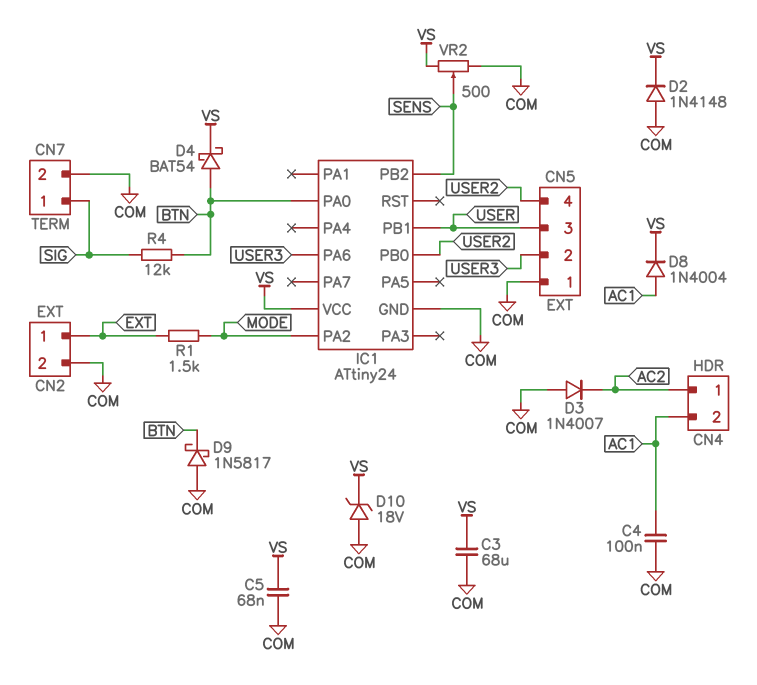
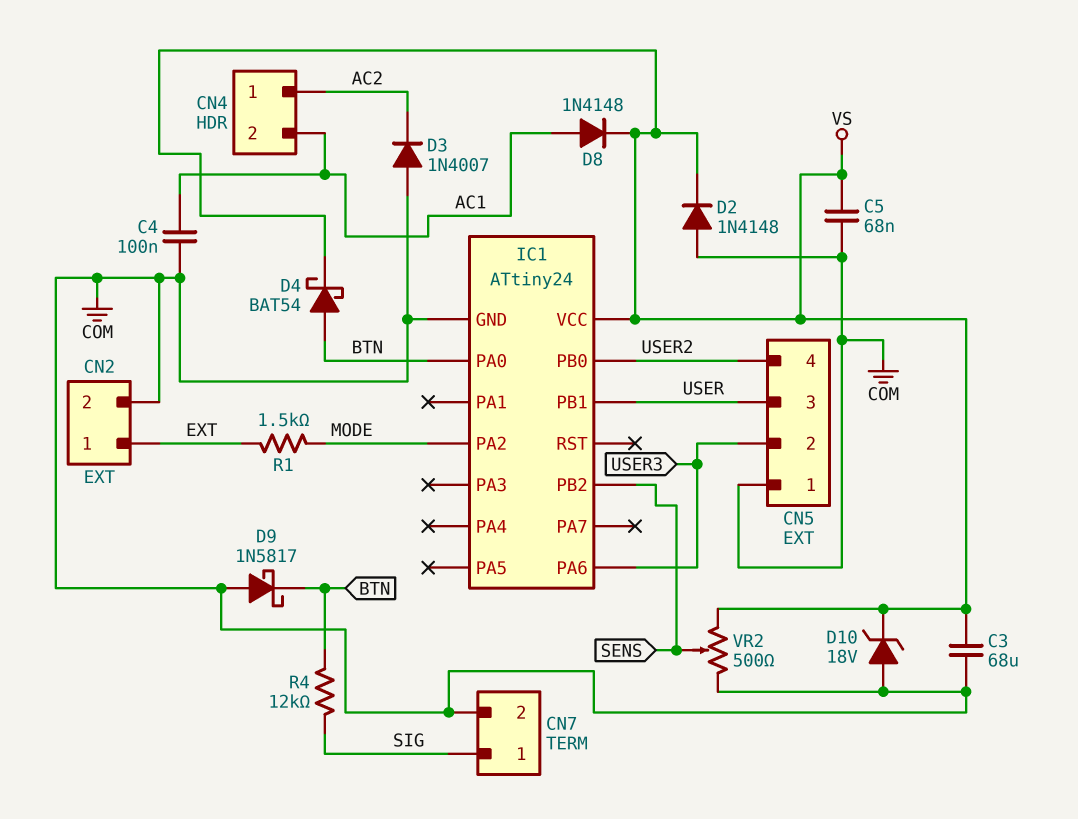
D8: diode 1N4004 (A AC1, K VS) -> diode 1N4148 (A AC1, K VS)

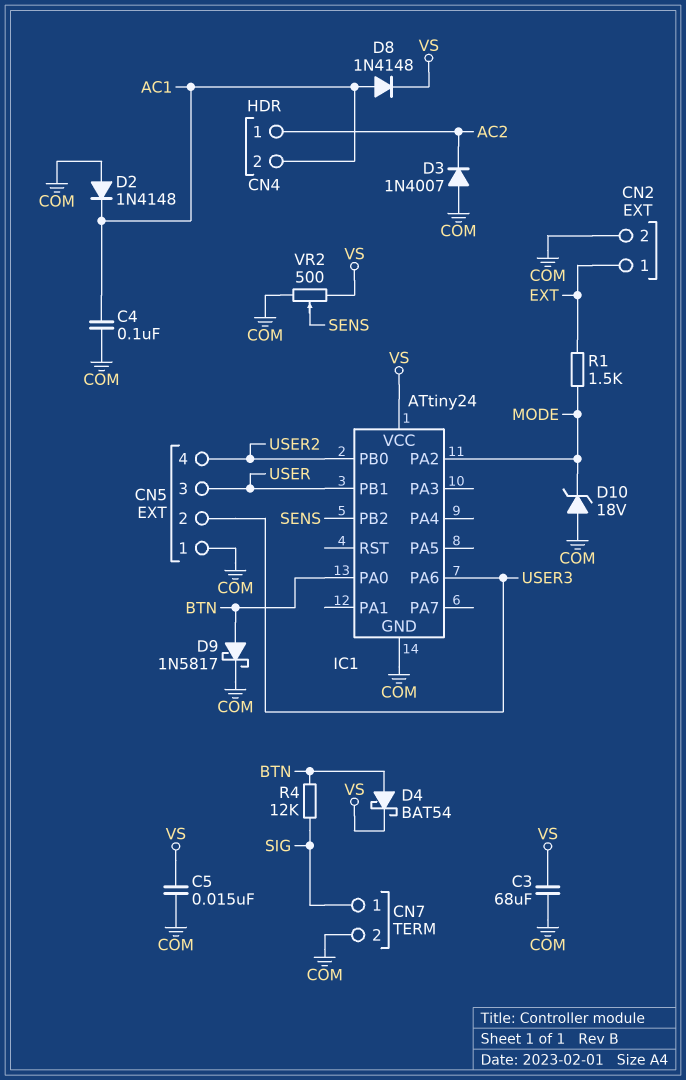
C5: 68nF (COM, VS) -> 15nF (COM, VS)
D2: diode 1N4148 (A COM, K VS) -> diode 1N4148 (A COM, K AC1)
D9: schottky 1N5817 (A COM, K BTN) -> schottky 1N5817 (A BTN, K COM)
D10: zener 18V (A COM, K VS) -> zener 18V (A COM, K MODE)

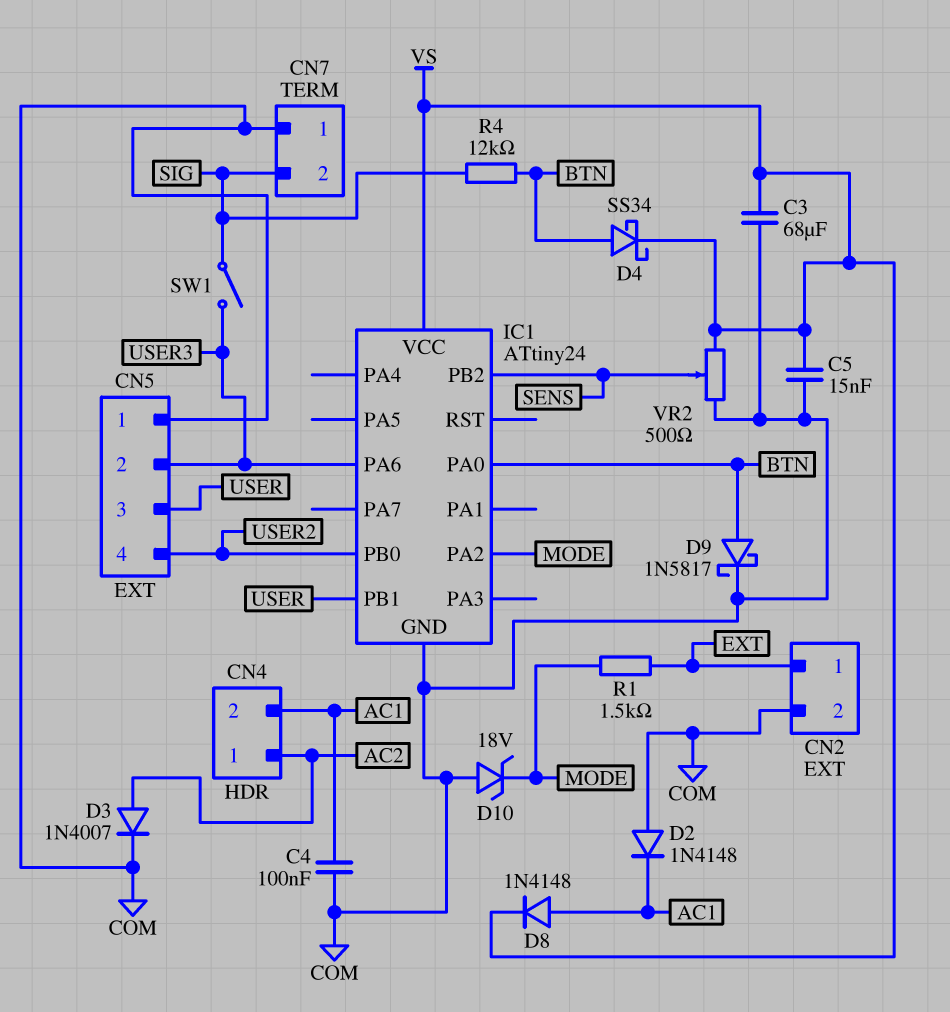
CN7 pin 1: SIG -> COM
CN7 pin 2: COM -> SIG
D3: diode 1N4007 (A COM, K AC2) -> diode 1N4007 (A AC2, K COM)
D4: schottky BAT54 (A BTN, K VS) -> schottky SS34 (A BTN, K VS)
SW1: none -> switch (SIG, USER3)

──────────

The task:
Set the listing above down again exactly, leaving pictures out.

Exercise answer:
D8: diode 1N4004 (A AC1, K VS) -> diode 1N4148 (A AC1, K VS)

C5: 68nF (COM, VS) -> 15nF (COM, VS)
D2: diode 1N4148 (A COM, K VS) -> diode 1N4148 (A COM, K AC1)
D9: schottky 1N5817 (A COM, K BTN) -> schottky 1N5817 (A BTN, K COM)
D10: zener 18V (A COM, K VS) -> zener 18V (A COM, K MODE)

CN7 pin 1: SIG -> COM
CN7 pin 2: COM -> SIG
D3: diode 1N4007 (A COM, K AC2) -> diode 1N4007 (A AC2, K COM)
D4: schottky BAT54 (A BTN, K VS) -> schottky SS34 (A BTN, K VS)
SW1: none -> switch (SIG, USER3)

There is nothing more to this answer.